● PROVIDED MATERIAL:
———
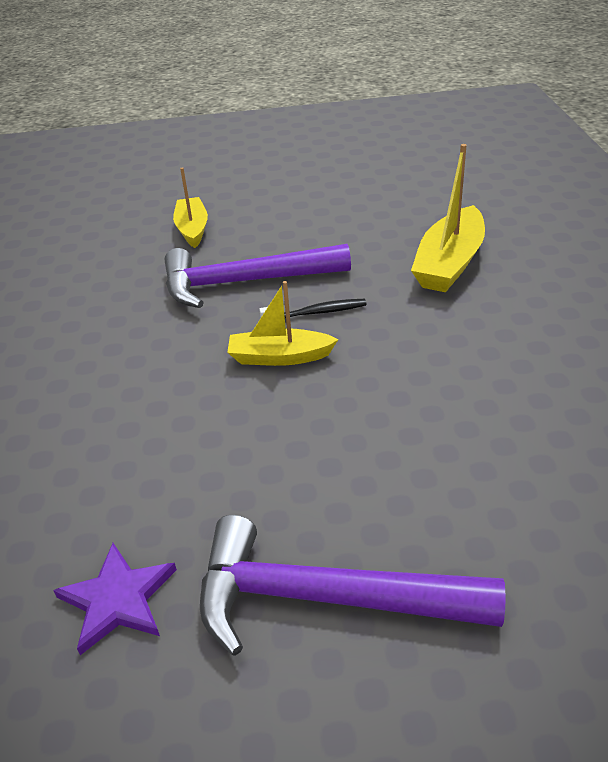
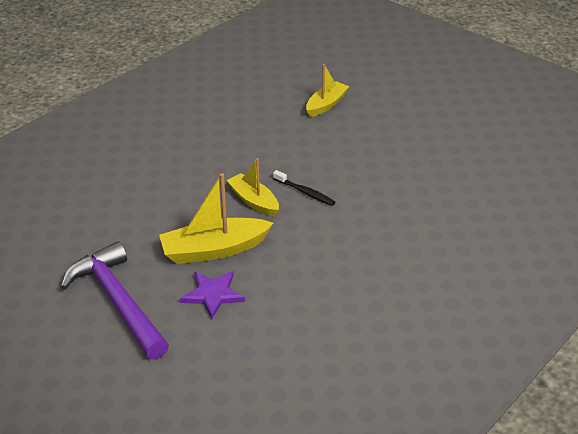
camera: 45 degrees right, 0 degrees up
(117, 599) = (62, 245): purple star -> purple star (213, 294)
(245, 282) = (301, 153): purple hammer -> none
(449, 263) = (415, 216): yellow boat -> yellow boat (214, 250)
———
● EXERCISE DESCRIPTION:
The listing must be returned in full and exactly, apart from its pictures.

● EXPECTED ANSWER:
camera: 45 degrees right, 0 degrees up
(117, 599) = (62, 245): purple star -> purple star (213, 294)
(245, 282) = (301, 153): purple hammer -> none
(449, 263) = (415, 216): yellow boat -> yellow boat (214, 250)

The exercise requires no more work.